◆ Instructions for the task: Reproduce, word for word, the stretch of records from the line containing "since (679, 1097)" through the line containing "weakened [346, 542]".

◆ Dataset content:
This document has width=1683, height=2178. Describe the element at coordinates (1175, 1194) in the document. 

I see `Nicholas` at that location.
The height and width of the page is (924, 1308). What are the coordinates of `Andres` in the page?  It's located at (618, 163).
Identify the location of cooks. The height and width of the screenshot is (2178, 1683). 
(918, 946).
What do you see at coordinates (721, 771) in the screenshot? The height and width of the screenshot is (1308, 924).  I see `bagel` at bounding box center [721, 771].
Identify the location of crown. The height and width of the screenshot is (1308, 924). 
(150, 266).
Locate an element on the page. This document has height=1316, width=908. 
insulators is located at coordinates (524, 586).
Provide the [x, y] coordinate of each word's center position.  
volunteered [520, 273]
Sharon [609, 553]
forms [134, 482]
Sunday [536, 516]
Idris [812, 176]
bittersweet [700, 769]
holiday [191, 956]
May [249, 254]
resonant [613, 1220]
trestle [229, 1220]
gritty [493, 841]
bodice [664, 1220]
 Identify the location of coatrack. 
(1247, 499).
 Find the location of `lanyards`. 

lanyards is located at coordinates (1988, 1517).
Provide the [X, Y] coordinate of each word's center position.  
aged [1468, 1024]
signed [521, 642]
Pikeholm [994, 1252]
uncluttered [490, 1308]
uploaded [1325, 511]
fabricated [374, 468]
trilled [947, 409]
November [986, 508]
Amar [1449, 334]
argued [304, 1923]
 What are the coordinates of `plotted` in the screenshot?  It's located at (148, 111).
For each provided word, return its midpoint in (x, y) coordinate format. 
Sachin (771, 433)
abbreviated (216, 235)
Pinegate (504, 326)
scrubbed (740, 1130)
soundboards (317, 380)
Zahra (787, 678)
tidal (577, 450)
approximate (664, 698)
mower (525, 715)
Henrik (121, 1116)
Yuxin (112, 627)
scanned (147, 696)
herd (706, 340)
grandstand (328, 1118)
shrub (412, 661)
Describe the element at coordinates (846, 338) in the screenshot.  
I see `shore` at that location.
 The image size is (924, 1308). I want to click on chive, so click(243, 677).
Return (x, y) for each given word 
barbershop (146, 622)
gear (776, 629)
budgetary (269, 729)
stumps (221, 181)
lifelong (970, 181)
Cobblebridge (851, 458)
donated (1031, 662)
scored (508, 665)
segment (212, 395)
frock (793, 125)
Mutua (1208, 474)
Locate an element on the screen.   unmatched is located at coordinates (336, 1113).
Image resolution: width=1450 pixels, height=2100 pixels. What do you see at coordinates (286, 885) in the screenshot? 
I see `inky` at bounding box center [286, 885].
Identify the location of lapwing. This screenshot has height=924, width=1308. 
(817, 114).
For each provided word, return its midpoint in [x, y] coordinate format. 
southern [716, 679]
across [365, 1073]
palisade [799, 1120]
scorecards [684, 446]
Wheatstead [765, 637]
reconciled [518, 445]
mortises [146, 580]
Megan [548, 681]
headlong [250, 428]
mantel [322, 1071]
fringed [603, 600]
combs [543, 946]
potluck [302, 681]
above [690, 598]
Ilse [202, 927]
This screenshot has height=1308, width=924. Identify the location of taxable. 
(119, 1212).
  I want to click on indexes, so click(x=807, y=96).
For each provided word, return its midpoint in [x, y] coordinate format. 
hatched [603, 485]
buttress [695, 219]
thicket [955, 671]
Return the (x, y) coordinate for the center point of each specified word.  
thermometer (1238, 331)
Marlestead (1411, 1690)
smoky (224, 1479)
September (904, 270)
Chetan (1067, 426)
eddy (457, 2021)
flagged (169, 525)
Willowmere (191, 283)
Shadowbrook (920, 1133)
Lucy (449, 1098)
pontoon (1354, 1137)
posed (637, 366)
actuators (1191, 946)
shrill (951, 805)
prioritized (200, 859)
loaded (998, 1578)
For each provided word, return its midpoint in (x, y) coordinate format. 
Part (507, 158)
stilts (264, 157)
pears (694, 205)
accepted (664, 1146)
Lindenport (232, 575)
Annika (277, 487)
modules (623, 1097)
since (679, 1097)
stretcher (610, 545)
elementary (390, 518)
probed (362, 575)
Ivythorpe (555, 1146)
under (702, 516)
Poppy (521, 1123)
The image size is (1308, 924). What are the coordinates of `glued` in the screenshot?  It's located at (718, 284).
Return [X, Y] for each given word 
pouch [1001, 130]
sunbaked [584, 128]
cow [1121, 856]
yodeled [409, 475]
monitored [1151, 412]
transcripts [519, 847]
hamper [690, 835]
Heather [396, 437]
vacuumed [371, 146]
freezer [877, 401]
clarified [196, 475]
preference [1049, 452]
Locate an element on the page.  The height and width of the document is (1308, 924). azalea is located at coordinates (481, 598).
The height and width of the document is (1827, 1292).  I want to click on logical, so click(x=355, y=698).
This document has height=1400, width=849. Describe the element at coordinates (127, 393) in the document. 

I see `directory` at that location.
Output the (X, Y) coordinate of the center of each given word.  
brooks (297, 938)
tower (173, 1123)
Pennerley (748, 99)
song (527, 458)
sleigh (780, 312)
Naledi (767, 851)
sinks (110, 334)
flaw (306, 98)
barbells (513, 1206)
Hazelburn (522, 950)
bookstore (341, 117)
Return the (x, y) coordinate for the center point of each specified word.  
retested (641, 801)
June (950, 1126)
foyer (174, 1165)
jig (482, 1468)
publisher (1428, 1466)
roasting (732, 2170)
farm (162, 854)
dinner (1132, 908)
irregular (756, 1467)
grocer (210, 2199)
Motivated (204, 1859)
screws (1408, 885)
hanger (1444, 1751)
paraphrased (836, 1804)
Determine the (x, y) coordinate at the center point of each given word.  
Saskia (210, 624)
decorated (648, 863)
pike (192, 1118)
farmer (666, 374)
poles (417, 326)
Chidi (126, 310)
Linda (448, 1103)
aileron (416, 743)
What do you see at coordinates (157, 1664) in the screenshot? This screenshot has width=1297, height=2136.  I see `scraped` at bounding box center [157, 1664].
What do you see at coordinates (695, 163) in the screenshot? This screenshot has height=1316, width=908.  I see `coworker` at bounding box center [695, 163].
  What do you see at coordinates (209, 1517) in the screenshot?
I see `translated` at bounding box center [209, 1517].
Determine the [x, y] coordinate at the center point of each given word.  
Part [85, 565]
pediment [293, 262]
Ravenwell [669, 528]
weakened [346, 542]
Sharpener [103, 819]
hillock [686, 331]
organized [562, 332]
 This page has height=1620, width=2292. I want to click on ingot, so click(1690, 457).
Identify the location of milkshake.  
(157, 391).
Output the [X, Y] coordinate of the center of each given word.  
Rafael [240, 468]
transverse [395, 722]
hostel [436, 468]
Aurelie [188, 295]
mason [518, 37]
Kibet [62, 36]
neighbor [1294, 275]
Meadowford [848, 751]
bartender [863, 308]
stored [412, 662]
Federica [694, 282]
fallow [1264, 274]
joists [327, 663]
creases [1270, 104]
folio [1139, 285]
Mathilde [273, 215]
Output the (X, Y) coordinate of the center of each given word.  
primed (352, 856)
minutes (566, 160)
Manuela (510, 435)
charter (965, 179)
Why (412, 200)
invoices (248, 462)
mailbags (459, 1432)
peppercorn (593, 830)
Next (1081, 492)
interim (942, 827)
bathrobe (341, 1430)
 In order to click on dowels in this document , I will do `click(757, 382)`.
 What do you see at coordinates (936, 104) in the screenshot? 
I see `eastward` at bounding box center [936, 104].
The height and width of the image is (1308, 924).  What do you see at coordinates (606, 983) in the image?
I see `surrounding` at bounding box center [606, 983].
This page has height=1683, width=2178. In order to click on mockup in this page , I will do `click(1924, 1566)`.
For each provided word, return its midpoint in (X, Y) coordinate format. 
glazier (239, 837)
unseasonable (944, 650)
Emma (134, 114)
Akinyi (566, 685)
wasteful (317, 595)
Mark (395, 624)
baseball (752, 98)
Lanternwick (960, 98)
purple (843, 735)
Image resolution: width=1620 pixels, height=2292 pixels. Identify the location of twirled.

◆ The reply:
since (679, 1097)
stretcher (610, 545)
elementary (390, 518)
probed (362, 575)
Ivythorpe (555, 1146)
under (702, 516)
Poppy (521, 1123)
The image size is (1308, 924). What are the coordinates of `glued` in the screenshot?  It's located at (718, 284).
Return [X, Y] for each given word 
pouch [1001, 130]
sunbaked [584, 128]
cow [1121, 856]
yodeled [409, 475]
monitored [1151, 412]
transcripts [519, 847]
hamper [690, 835]
Heather [396, 437]
vacuumed [371, 146]
freezer [877, 401]
clarified [196, 475]
preference [1049, 452]
Locate an element on the page.  The height and width of the document is (1308, 924). azalea is located at coordinates (481, 598).
The height and width of the document is (1827, 1292).  I want to click on logical, so click(x=355, y=698).
This document has height=1400, width=849. Describe the element at coordinates (127, 393) in the document. 

I see `directory` at that location.
Output the (X, Y) coordinate of the center of each given word.  
brooks (297, 938)
tower (173, 1123)
Pennerley (748, 99)
song (527, 458)
sleigh (780, 312)
Naledi (767, 851)
sinks (110, 334)
flaw (306, 98)
barbells (513, 1206)
Hazelburn (522, 950)
bookstore (341, 117)
Return the (x, y) coordinate for the center point of each specified word.  
retested (641, 801)
June (950, 1126)
foyer (174, 1165)
jig (482, 1468)
publisher (1428, 1466)
roasting (732, 2170)
farm (162, 854)
dinner (1132, 908)
irregular (756, 1467)
grocer (210, 2199)
Motivated (204, 1859)
screws (1408, 885)
hanger (1444, 1751)
paraphrased (836, 1804)
Determine the (x, y) coordinate at the center point of each given word.  
Saskia (210, 624)
decorated (648, 863)
pike (192, 1118)
farmer (666, 374)
poles (417, 326)
Chidi (126, 310)
Linda (448, 1103)
aileron (416, 743)
What do you see at coordinates (157, 1664) in the screenshot? This screenshot has width=1297, height=2136.  I see `scraped` at bounding box center [157, 1664].
What do you see at coordinates (695, 163) in the screenshot? This screenshot has height=1316, width=908.  I see `coworker` at bounding box center [695, 163].
  What do you see at coordinates (209, 1517) in the screenshot?
I see `translated` at bounding box center [209, 1517].
Determine the [x, y] coordinate at the center point of each given word.  
Part [85, 565]
pediment [293, 262]
Ravenwell [669, 528]
weakened [346, 542]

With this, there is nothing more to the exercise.